─── STORED ROWS ───
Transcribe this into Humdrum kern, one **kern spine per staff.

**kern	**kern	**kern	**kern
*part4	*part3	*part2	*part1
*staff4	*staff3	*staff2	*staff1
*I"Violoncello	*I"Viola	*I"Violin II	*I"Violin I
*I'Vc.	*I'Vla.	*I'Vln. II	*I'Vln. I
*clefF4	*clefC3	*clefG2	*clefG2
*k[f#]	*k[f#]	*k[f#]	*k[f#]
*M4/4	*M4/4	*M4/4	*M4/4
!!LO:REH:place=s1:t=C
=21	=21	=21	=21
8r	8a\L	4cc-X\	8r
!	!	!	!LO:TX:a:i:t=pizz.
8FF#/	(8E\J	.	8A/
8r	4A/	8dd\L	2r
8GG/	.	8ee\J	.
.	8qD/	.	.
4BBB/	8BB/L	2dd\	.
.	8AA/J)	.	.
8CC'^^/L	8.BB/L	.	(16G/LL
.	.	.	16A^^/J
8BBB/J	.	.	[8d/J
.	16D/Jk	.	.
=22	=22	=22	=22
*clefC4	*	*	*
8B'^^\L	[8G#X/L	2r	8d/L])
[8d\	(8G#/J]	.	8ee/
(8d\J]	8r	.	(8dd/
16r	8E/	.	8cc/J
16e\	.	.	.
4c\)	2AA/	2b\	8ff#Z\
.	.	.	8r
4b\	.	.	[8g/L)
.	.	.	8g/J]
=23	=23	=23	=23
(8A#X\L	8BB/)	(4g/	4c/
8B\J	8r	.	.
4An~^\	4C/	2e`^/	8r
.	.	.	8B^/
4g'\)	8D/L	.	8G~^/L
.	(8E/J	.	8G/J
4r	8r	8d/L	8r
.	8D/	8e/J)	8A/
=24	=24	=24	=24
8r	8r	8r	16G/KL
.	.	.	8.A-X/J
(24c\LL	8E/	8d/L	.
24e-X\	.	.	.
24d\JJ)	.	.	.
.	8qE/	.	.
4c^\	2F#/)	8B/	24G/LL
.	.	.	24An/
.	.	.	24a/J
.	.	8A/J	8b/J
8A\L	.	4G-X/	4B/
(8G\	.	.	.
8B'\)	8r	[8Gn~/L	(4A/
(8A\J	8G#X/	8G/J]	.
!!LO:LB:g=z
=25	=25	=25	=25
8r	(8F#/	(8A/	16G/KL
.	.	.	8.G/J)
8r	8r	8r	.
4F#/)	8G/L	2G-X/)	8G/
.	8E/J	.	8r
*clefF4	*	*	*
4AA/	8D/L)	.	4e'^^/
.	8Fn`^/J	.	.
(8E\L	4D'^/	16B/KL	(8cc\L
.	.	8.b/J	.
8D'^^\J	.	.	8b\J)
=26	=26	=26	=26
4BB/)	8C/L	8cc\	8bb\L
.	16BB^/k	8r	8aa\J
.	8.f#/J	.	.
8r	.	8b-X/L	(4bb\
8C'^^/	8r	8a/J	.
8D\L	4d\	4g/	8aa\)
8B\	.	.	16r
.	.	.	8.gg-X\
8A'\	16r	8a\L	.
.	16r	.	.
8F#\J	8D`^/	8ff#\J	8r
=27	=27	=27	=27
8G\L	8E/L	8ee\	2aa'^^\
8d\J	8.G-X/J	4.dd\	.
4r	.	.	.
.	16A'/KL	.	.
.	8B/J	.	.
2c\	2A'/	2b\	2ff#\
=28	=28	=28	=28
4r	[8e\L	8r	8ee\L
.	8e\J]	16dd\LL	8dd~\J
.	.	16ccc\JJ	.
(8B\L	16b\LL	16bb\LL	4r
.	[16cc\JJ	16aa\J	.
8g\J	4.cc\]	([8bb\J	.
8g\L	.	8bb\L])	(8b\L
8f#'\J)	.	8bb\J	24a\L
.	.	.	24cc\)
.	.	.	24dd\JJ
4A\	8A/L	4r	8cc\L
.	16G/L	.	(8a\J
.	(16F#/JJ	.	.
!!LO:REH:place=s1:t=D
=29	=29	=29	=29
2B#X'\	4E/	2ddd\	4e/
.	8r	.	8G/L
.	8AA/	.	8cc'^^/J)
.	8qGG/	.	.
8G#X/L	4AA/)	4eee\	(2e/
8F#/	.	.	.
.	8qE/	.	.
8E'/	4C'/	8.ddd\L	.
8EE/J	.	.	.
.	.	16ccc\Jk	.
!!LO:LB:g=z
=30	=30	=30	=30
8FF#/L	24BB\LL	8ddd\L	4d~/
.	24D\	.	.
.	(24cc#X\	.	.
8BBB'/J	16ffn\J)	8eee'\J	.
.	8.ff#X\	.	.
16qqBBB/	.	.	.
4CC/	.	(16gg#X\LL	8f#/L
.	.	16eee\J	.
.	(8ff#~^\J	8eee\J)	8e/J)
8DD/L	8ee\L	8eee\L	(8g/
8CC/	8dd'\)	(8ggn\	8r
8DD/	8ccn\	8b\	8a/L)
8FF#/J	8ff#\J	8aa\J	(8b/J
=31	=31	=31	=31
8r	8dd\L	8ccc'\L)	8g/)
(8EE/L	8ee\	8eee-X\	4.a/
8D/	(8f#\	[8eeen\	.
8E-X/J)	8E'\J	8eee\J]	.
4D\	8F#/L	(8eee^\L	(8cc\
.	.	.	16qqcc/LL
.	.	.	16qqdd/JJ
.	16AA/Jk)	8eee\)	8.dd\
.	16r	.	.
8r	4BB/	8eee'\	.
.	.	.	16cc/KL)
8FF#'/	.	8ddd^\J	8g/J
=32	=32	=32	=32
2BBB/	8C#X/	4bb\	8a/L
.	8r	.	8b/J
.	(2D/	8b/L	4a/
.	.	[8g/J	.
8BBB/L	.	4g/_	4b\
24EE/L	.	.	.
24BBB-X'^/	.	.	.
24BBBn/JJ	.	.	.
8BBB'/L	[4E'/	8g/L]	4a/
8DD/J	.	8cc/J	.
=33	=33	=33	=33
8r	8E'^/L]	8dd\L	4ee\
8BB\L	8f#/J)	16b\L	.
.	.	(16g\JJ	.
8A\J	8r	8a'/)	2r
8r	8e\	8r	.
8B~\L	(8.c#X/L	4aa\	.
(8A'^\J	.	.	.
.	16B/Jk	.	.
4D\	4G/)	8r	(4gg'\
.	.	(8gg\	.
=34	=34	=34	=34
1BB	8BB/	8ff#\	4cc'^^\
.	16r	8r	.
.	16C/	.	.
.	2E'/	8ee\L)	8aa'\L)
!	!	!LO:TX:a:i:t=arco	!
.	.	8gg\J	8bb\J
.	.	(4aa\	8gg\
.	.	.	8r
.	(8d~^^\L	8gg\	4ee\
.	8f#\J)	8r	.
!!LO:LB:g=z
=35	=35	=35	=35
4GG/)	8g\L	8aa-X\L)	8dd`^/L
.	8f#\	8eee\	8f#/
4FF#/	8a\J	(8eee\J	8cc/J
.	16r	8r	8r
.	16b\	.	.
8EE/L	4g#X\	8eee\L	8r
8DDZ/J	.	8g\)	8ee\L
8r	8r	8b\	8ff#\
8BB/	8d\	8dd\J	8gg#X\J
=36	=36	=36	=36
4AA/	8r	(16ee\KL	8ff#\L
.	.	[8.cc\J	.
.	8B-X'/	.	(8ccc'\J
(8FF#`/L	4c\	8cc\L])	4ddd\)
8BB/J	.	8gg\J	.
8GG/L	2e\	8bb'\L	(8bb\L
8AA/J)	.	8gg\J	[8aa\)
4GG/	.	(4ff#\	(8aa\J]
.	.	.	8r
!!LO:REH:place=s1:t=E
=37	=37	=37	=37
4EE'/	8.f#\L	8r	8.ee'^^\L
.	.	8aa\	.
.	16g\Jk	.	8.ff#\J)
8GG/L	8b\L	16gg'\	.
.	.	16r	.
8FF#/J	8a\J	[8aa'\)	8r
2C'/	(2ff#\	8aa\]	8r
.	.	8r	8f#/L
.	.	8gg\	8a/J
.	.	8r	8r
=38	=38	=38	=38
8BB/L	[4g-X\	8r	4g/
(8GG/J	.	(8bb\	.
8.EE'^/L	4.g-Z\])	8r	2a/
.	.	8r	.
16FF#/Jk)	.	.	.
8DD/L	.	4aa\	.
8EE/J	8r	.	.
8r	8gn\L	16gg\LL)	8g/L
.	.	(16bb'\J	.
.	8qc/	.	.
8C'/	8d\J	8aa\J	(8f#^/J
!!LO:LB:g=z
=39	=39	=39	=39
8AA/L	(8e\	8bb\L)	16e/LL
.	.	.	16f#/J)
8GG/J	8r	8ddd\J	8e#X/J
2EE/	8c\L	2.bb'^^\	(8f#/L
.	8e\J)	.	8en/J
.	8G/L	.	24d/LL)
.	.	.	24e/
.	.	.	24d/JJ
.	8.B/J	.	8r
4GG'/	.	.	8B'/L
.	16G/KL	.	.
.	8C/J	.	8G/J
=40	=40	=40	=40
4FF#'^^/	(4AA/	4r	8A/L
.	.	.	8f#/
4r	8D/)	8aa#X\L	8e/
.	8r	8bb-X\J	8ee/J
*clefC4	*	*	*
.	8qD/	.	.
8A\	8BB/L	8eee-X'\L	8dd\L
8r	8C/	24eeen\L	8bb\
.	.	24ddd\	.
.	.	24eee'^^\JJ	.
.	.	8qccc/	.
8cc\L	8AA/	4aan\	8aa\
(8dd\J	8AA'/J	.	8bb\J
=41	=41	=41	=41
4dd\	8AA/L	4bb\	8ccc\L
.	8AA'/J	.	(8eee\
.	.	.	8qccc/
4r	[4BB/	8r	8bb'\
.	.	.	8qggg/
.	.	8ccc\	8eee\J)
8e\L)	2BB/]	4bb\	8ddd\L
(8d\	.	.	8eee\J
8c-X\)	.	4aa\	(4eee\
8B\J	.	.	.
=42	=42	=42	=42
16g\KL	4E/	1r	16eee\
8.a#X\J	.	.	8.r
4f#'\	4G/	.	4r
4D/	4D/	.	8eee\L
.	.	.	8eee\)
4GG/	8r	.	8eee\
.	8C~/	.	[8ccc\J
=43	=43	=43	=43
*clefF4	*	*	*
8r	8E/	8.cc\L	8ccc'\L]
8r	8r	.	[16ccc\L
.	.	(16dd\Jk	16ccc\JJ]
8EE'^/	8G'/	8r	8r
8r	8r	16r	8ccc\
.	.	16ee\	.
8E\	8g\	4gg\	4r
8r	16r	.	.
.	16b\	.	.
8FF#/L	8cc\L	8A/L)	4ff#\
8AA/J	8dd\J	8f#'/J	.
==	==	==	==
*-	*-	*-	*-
───
> GOAL: Locate each line above that contains the string "place", paying attention to case, and copy every one of those lines.

> EXERCISE SOLUTION:
!!LO:REH:place=s1:t=C
!!LO:REH:place=s1:t=D
!!LO:REH:place=s1:t=E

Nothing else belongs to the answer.